[Aim of the exercise]
Copy every one of the lines below word for word, leaving out the pictures.

[Data for the task]
..............................
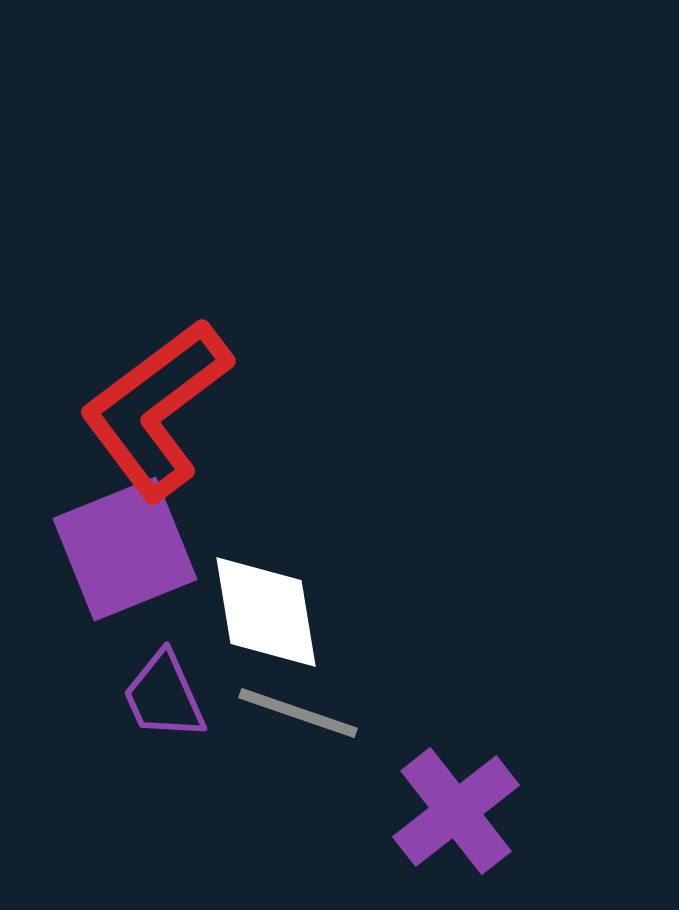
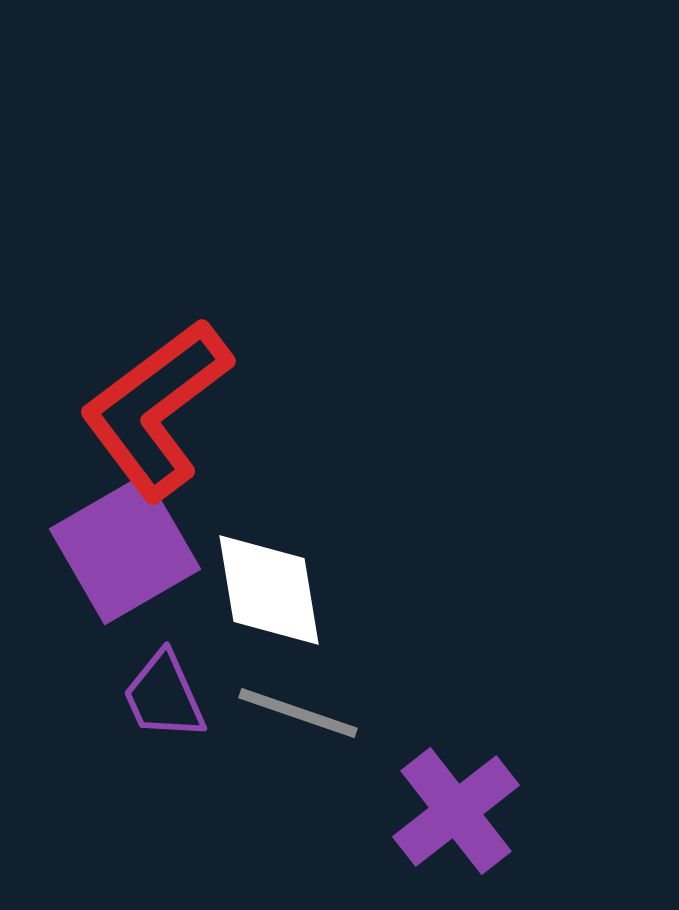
purple square: rotated 8 degrees counterclockwise
white diamond: moved 3 px right, 22 px up
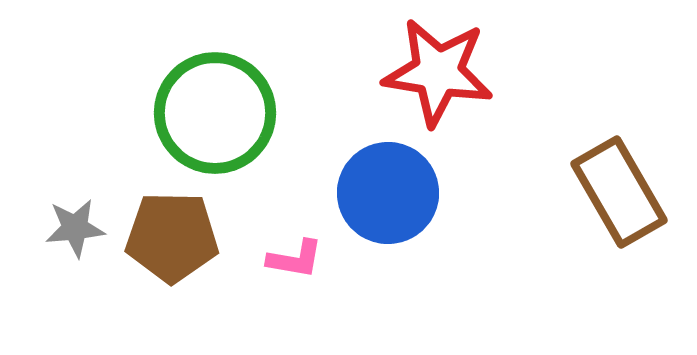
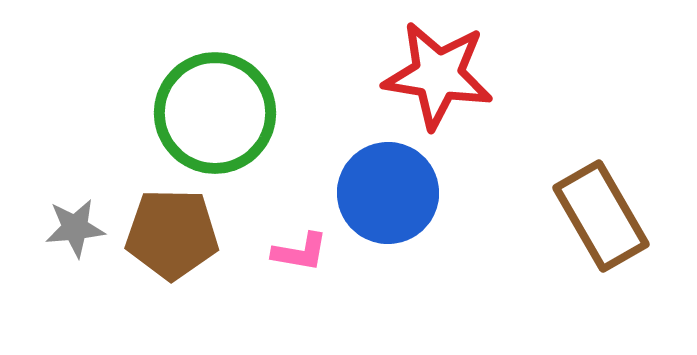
red star: moved 3 px down
brown rectangle: moved 18 px left, 24 px down
brown pentagon: moved 3 px up
pink L-shape: moved 5 px right, 7 px up
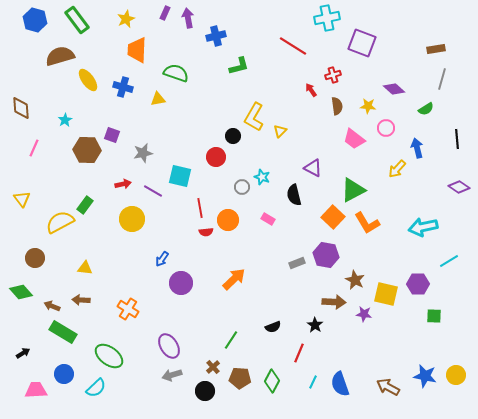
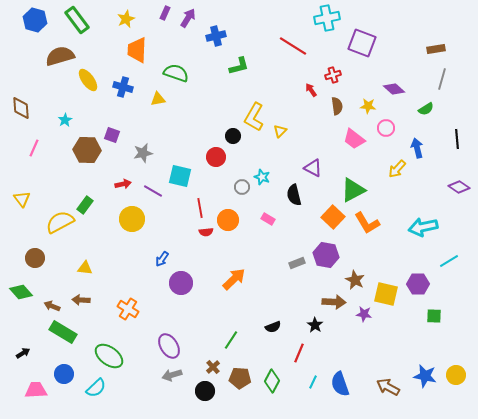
purple arrow at (188, 18): rotated 42 degrees clockwise
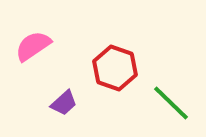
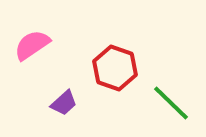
pink semicircle: moved 1 px left, 1 px up
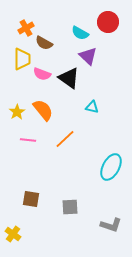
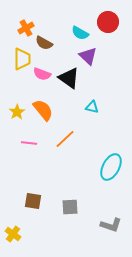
pink line: moved 1 px right, 3 px down
brown square: moved 2 px right, 2 px down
..............................
[The solution]
purple square: rotated 8 degrees counterclockwise
white diamond: moved 3 px right, 22 px up
red star: moved 3 px down
brown rectangle: moved 18 px left, 24 px down
brown pentagon: moved 3 px up
pink L-shape: moved 5 px right, 7 px up
purple arrow at (188, 18): rotated 42 degrees clockwise
pink semicircle: moved 1 px left, 1 px up
pink line: moved 1 px right, 3 px down
brown square: moved 2 px right, 2 px down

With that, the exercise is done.